[Version difference data]
+ + + + +

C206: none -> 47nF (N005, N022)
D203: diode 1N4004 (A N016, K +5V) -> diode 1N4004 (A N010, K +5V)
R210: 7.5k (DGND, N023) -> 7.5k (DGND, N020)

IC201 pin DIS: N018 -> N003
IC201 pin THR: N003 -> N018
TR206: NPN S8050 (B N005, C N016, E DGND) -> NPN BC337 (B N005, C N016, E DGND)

+ + + + +

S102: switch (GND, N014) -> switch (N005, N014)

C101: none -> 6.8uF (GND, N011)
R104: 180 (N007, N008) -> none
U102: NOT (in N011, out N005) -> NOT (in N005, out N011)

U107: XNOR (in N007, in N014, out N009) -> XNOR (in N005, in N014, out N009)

+ + + + +

A verbatim transcription is needed of the lines above, starting at the line with "C206: none -> 47nF (N005, N022)" and ending at the line with "TR206: NPN S8050", both included, and of nothing else.

C206: none -> 47nF (N005, N022)
D203: diode 1N4004 (A N016, K +5V) -> diode 1N4004 (A N010, K +5V)
R210: 7.5k (DGND, N023) -> 7.5k (DGND, N020)

IC201 pin DIS: N018 -> N003
IC201 pin THR: N003 -> N018
TR206: NPN S8050 (B N005, C N016, E DGND) -> NPN BC337 (B N005, C N016, E DGND)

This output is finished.